### [Given records]
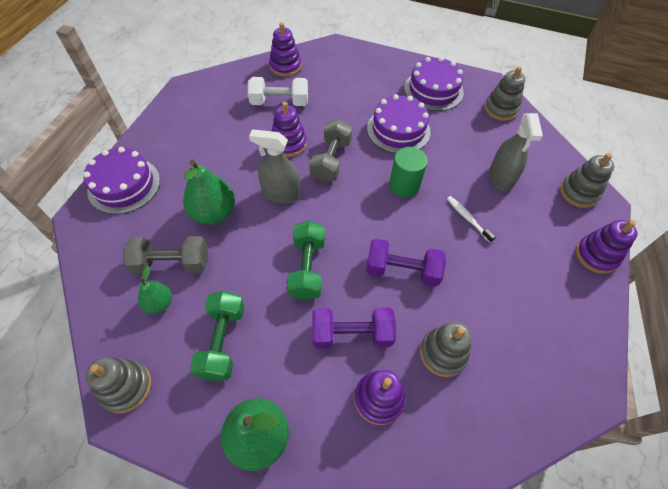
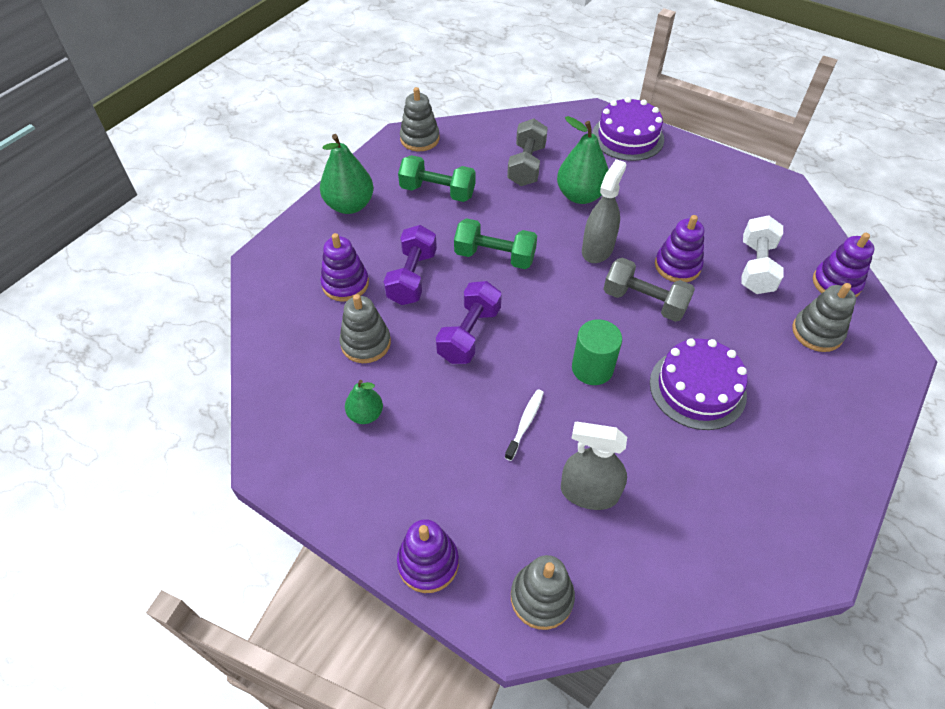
camera: 105 degrees right, 5 degrees down
(159, 303) = (487, 157): green pear -> green pear (365, 414)
(433, 90) = (791, 462): purple cake -> none
(467, 218) = (525, 423): white toothbrush -> white toothbrush turned 45 degrees counterclockwise
(501, 109) = (744, 555): grey stacking toy -> grey stacking toy (817, 332)

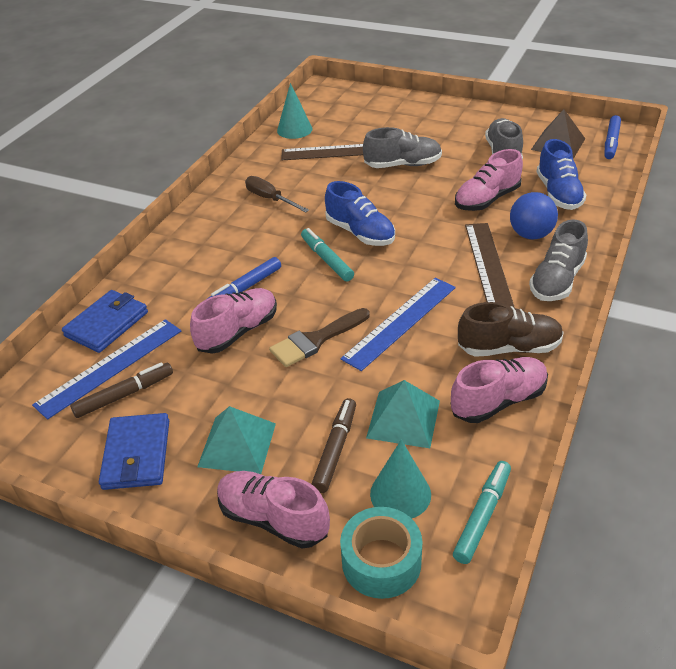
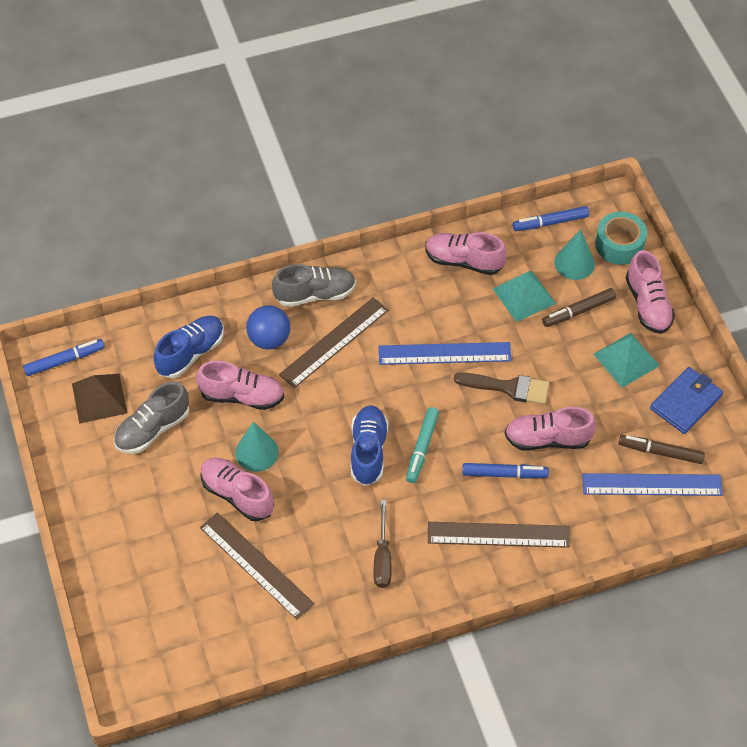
camera: 135 degrees left, 15 degrees up
(107, 324) = (624, 528): blue wallet -> none
(206, 257) = (498, 534): none -> brown ruler
(294, 129) = (248, 642): turquoise cone -> turquoise cone (257, 452)
(402, 165) = (237, 495): grey shoe -> pink shoe
(482, 516) = (550, 223): turquoise marker -> blue marker
(509, 348) = (412, 282): brown shoe -> none

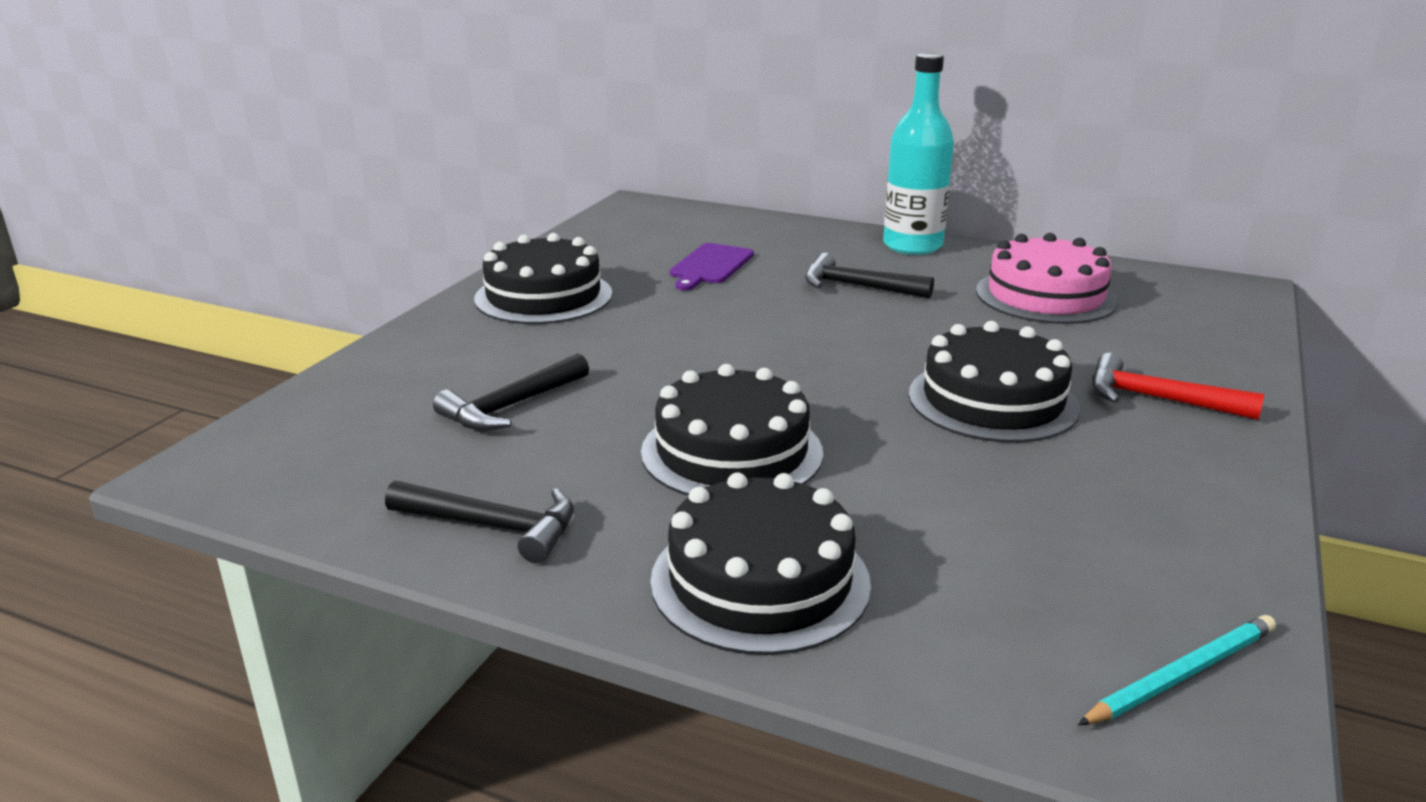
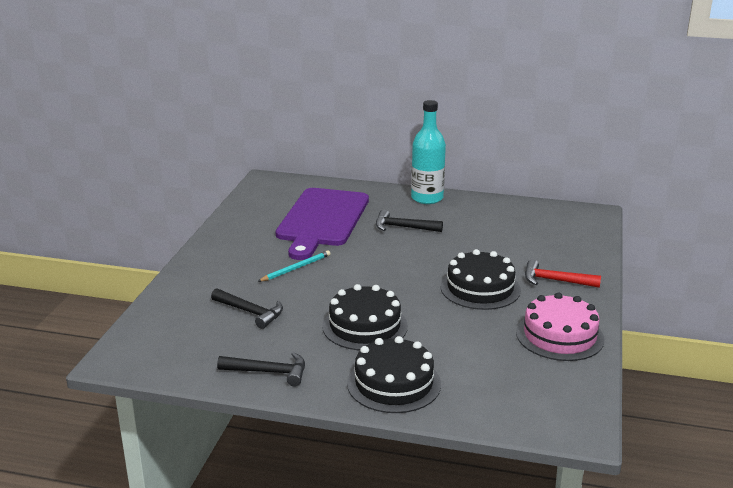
camera: 10 degrees left, 0 degrees up
(511, 406) = (250, 312): black hammer -> black hammer turned 90 degrees counterclockwise
(543, 296) = (239, 247): black cake -> none
(710, 266) = (322, 220): purple cutting board -> purple cutting board, size x2.24
(1045, 296) = (499, 225): pink cake -> pink cake (559, 336)
(1182, 674) = (565, 402): turquoise pencil -> turquoise pencil (296, 268)

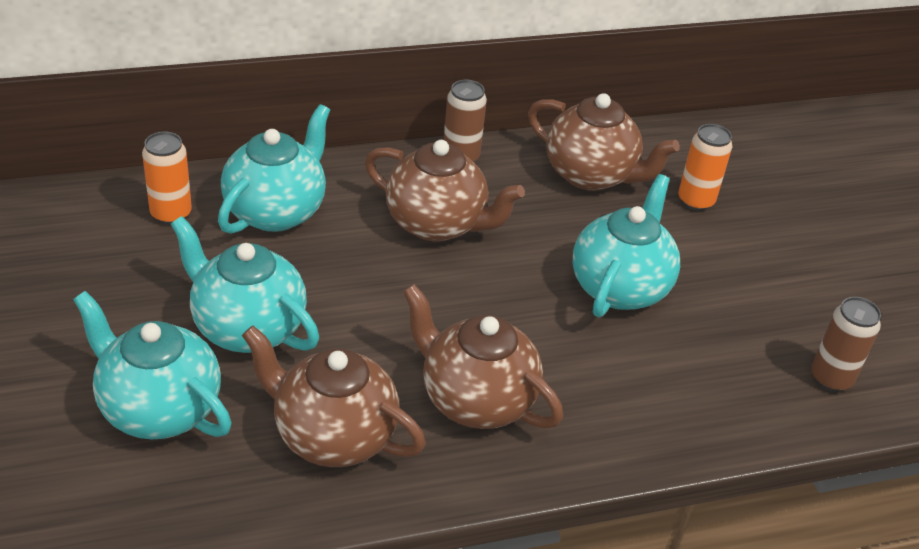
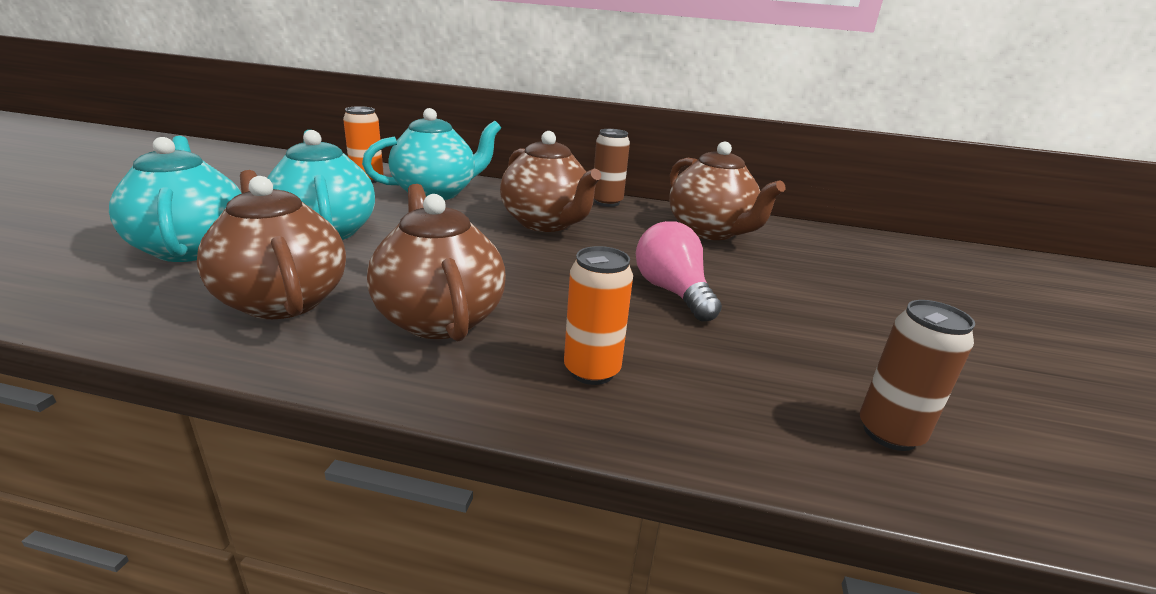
camera: 30 degrees right, 15 degrees down
(620, 287) = (673, 292): turquoise teapot -> pink light bulb
(695, 201) = (803, 265): orange can -> orange can (592, 371)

### [What you have to do]
This calls for an exact copy of all the entries above, with the pictures omitted.

### [Written answer]
camera: 105 degrees right, 5 degrees down
(159, 303) = (487, 157): green pear -> green pear (365, 414)
(433, 90) = (791, 462): purple cake -> none
(467, 218) = (525, 423): white toothbrush -> white toothbrush turned 45 degrees counterclockwise
(501, 109) = (744, 555): grey stacking toy -> grey stacking toy (817, 332)

camera: 135 degrees left, 15 degrees up
(107, 324) = (624, 528): blue wallet -> none
(206, 257) = (498, 534): none -> brown ruler
(294, 129) = (248, 642): turquoise cone -> turquoise cone (257, 452)
(402, 165) = (237, 495): grey shoe -> pink shoe
(482, 516) = (550, 223): turquoise marker -> blue marker
(509, 348) = (412, 282): brown shoe -> none

camera: 10 degrees left, 0 degrees up
(511, 406) = (250, 312): black hammer -> black hammer turned 90 degrees counterclockwise
(543, 296) = (239, 247): black cake -> none
(710, 266) = (322, 220): purple cutting board -> purple cutting board, size x2.24
(1045, 296) = (499, 225): pink cake -> pink cake (559, 336)
(1182, 674) = (565, 402): turquoise pencil -> turquoise pencil (296, 268)

camera: 30 degrees right, 15 degrees down
(620, 287) = (673, 292): turquoise teapot -> pink light bulb
(695, 201) = (803, 265): orange can -> orange can (592, 371)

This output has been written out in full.